-- Assigned task --
Among the entries below, find all lines that include "cyan" and copy them.

-- Data extracted from a collection --
--------------------------------------------------

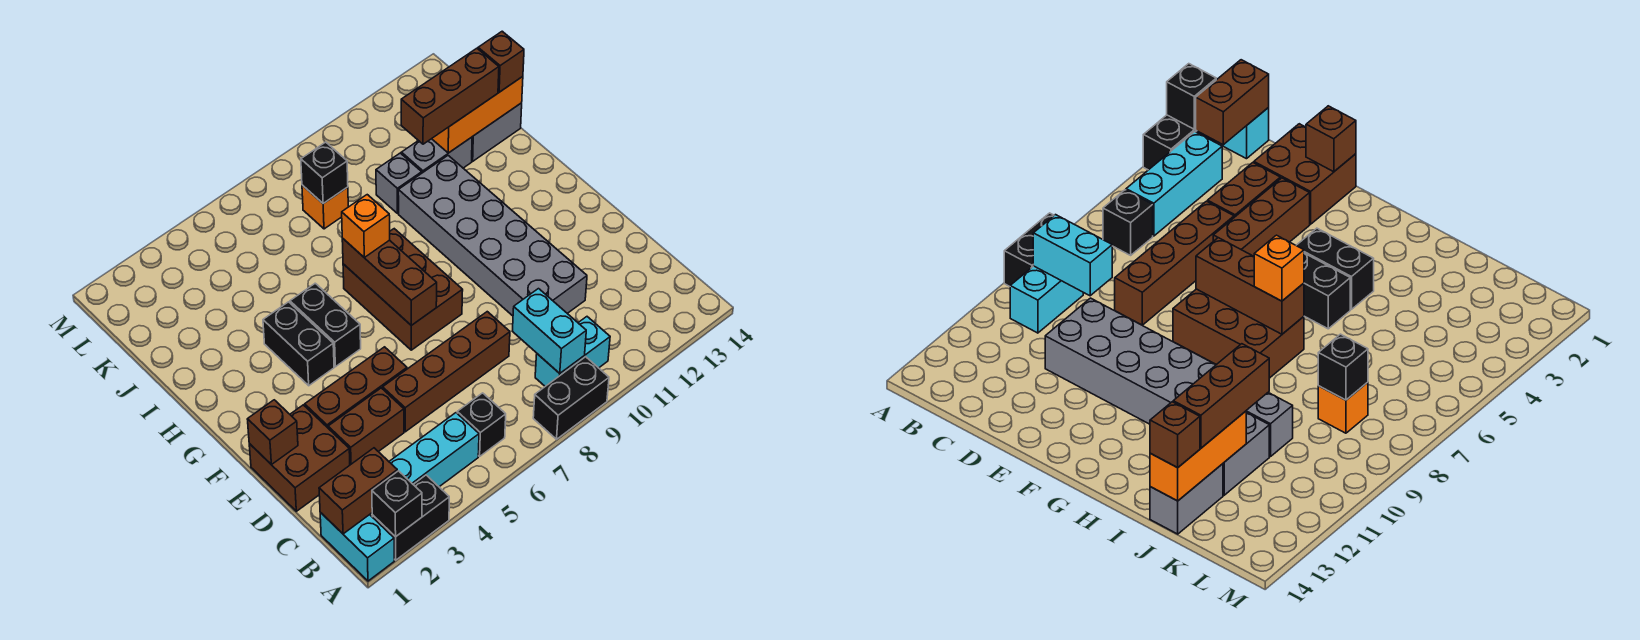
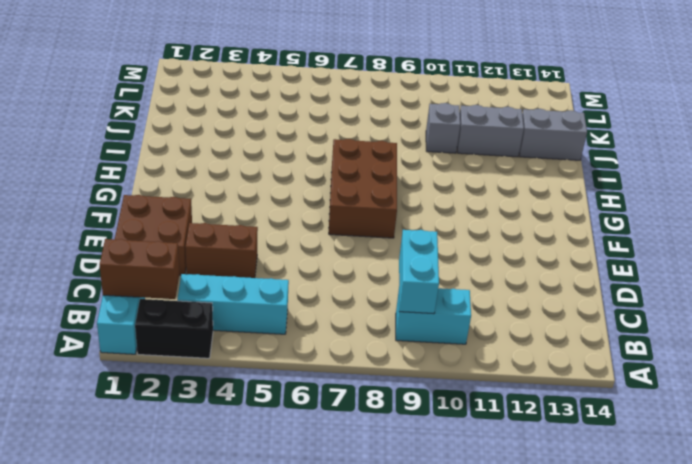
none -> black brick A8:A9 level 1
none -> black brick B6 level 1
none -> brown brick D5:D8 level 1

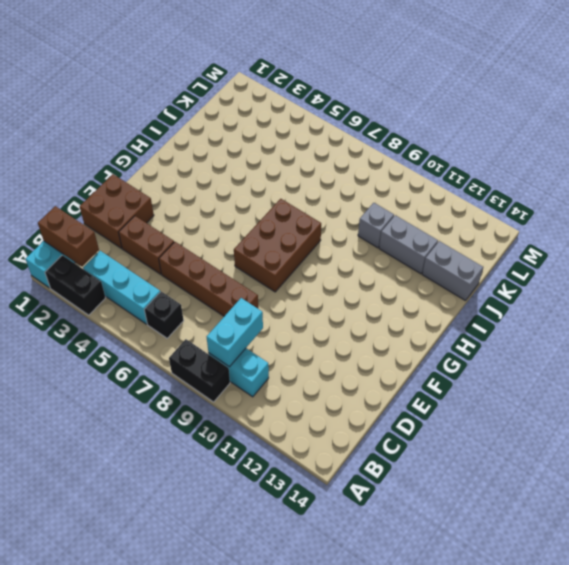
none -> grey brick D10:I11 level 1
none -> brown brick E3:E5 level 1
none -> black brick G4:H4 level 1

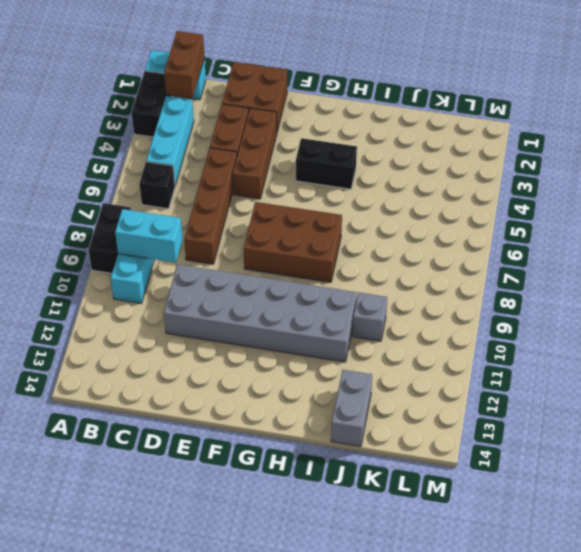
none -> black brick G5:H5 level 1
none -> grey brick J11:J12 level 1
none -> orange brick K8 level 1

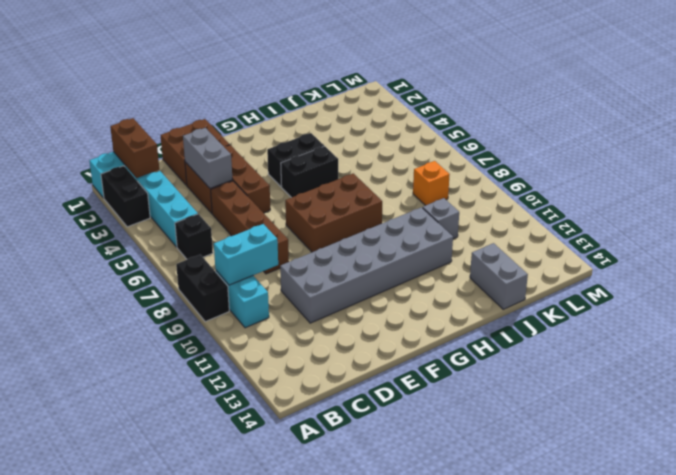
grey brick D3:D4 level 2 -> grey brick J11:J12 level 1
none -> black brick A2 level 2
none -> brown brick E1 level 2
none -> brown brick F7:H7 level 2

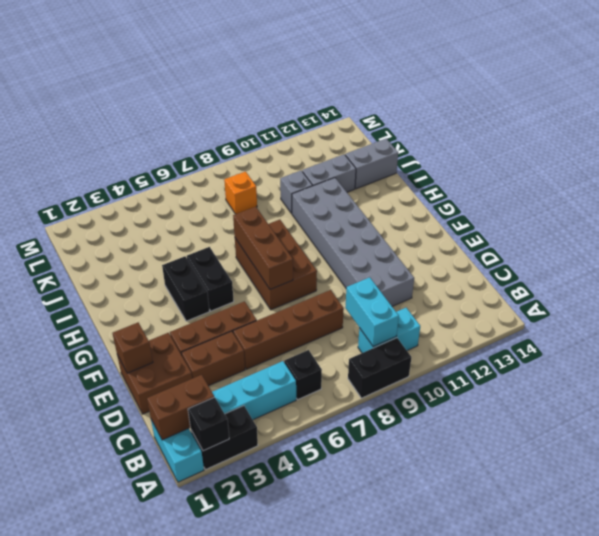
none -> orange brick J12:J14 level 2
none -> black brick K8 level 2
none -> orange brick H7 level 3

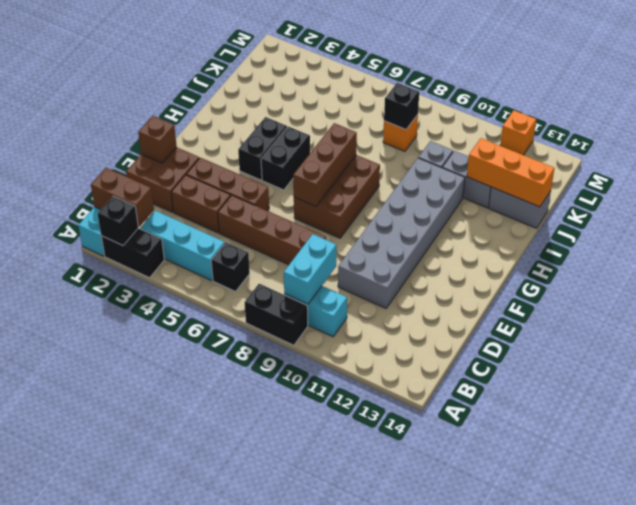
orange brick M12 level 1 -> orange brick H7 level 3
none -> brown brick J11:J13 level 3
none -> brown brick J14 level 3

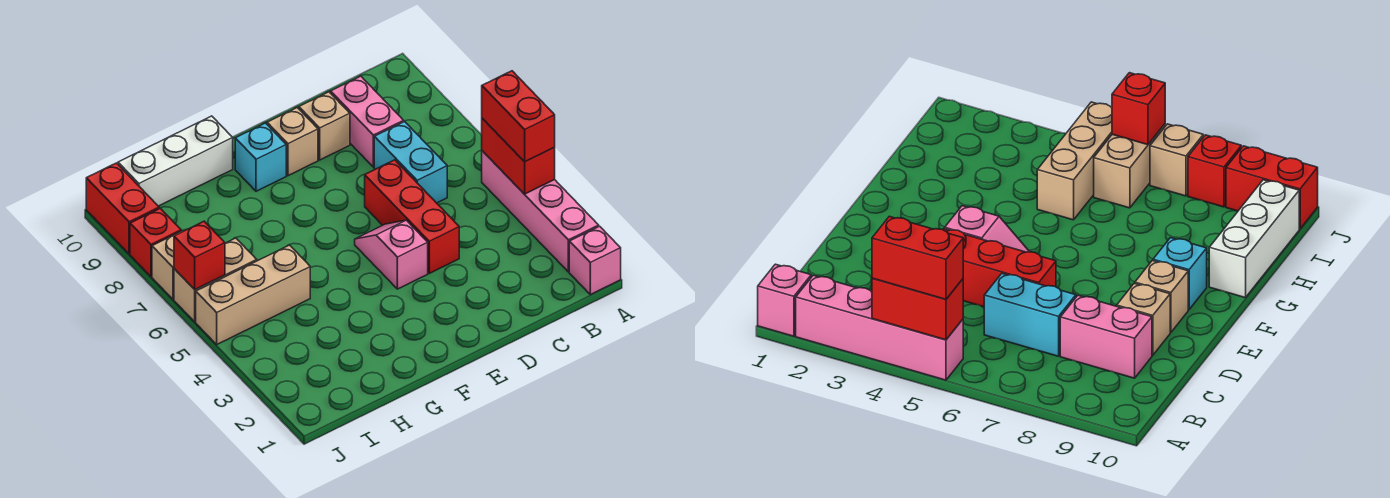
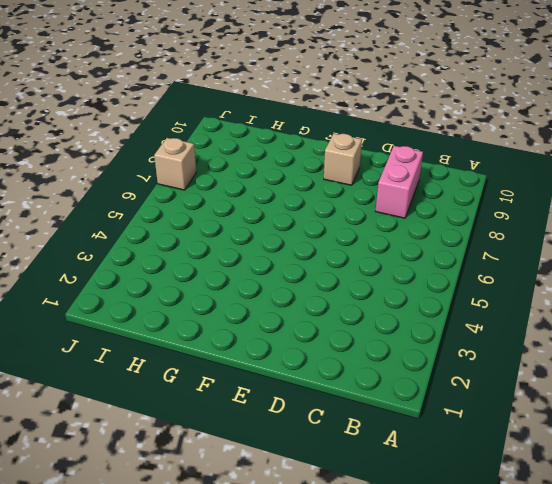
none -> pink brick A1 level 1
none -> pink brick A2:A5 level 1
none -> cyan brick C6:C7 level 1

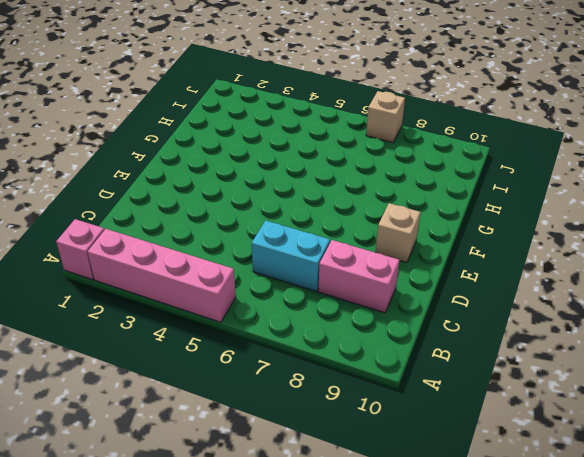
none -> red brick D4:D6 level 1
none -> tan brick D9 level 1
none -> pink slope E4:E5 level 1 top 4

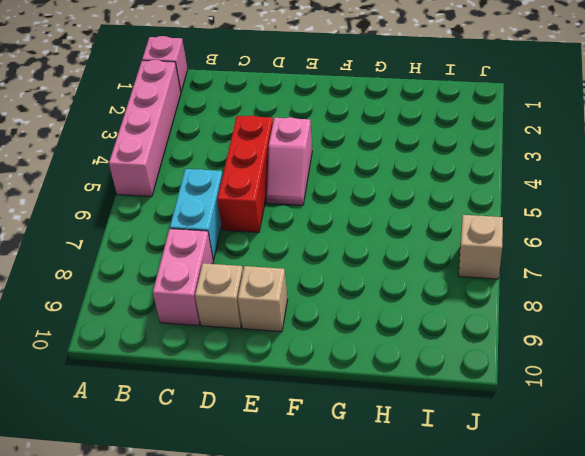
none -> cyan brick F9 level 1
none -> white brick G10:I10 level 1
none -> tan brick H5:J5 level 1

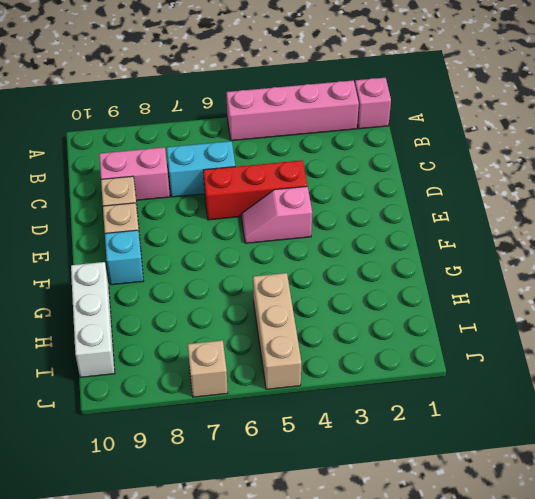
none -> tan brick I6:J6 level 1
none -> red brick J8 level 1
none -> red brick J9:J10 level 1

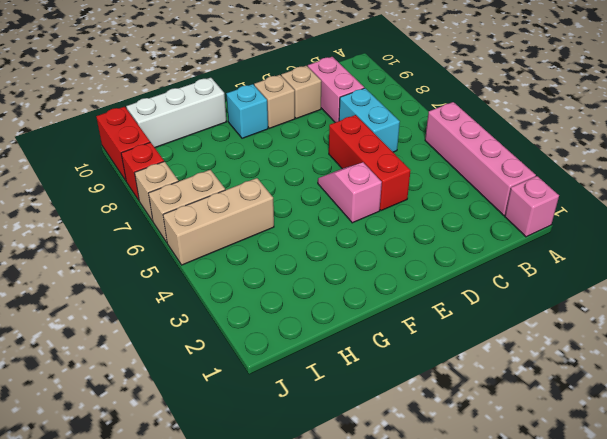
none -> red brick A4:A5 level 2
none -> red brick J6 level 2
none -> red brick A4:A5 level 3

--------------------------------------------------

-- Task answer --
none -> cyan brick C6:C7 level 1
none -> cyan brick F9 level 1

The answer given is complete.